• [Direction]:
Count the lines in the listing below that contain the string "building". Give only the number.

(Collected data)

+===+

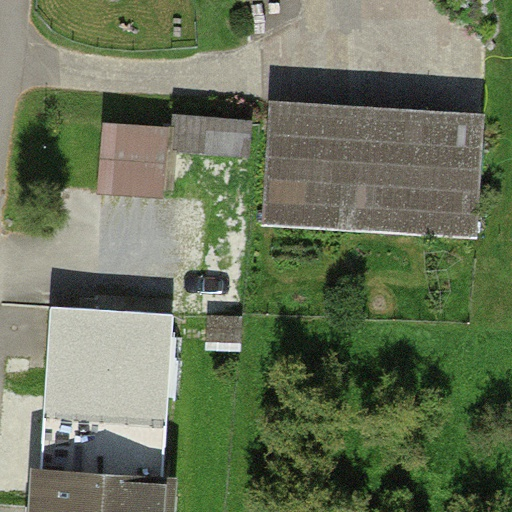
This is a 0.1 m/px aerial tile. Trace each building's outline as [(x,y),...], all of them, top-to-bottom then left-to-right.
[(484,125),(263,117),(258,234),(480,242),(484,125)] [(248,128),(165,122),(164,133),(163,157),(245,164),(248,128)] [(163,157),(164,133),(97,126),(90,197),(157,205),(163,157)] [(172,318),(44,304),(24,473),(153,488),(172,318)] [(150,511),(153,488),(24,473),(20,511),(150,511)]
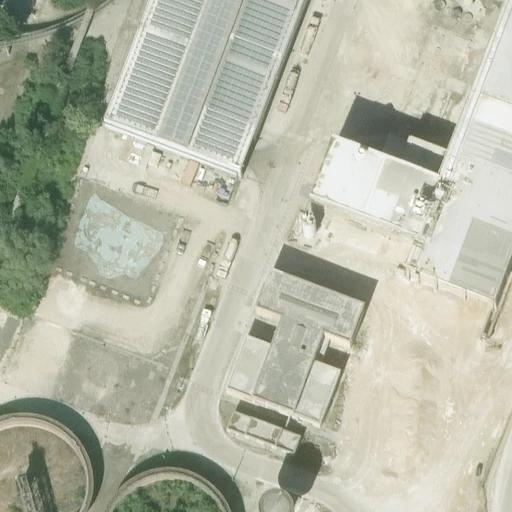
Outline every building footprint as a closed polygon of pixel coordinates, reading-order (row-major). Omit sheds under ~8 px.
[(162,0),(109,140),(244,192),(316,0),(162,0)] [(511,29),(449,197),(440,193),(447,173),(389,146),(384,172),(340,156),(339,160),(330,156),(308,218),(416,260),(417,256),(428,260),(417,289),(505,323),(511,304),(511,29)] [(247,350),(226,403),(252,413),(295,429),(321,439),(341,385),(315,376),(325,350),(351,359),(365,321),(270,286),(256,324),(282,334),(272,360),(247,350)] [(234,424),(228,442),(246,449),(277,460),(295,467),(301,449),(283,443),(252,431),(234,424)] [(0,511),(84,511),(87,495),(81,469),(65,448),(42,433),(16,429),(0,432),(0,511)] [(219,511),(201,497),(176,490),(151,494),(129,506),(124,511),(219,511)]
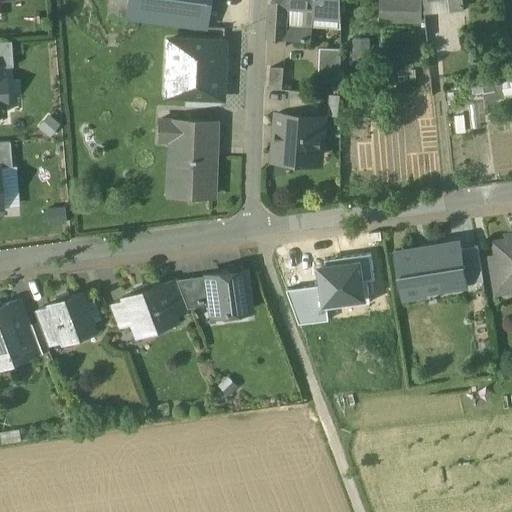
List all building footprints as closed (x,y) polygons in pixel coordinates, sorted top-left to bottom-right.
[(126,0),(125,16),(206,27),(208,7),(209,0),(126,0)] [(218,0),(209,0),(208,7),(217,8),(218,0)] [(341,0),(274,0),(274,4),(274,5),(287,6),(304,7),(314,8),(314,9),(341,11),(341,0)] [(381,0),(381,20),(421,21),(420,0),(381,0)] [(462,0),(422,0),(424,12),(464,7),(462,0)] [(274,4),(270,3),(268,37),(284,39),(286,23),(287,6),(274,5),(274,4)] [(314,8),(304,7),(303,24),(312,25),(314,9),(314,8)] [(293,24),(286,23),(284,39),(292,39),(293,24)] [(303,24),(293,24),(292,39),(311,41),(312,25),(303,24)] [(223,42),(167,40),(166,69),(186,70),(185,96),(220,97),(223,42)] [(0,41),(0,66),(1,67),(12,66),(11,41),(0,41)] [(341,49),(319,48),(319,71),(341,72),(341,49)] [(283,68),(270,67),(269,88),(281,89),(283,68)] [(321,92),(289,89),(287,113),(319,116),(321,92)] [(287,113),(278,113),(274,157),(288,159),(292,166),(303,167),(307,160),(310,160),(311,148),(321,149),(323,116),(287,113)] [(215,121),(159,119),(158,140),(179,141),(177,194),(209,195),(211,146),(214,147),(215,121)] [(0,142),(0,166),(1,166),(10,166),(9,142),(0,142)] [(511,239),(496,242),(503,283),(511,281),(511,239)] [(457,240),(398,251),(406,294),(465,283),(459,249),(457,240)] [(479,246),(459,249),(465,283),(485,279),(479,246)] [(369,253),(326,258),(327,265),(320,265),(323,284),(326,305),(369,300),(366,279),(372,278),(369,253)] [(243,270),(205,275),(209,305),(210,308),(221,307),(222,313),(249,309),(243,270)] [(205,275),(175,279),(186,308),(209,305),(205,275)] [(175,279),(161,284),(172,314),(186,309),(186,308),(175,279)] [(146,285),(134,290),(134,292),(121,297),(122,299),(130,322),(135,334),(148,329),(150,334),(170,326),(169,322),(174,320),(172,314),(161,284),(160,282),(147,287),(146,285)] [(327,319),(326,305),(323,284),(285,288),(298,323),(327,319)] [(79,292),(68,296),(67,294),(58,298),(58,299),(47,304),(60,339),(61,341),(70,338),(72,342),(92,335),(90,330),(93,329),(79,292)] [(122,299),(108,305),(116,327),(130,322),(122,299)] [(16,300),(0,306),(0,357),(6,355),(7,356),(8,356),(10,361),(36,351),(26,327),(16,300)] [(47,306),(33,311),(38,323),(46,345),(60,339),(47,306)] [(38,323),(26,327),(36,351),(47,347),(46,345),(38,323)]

+===+

• [Solution to the exercise]:
3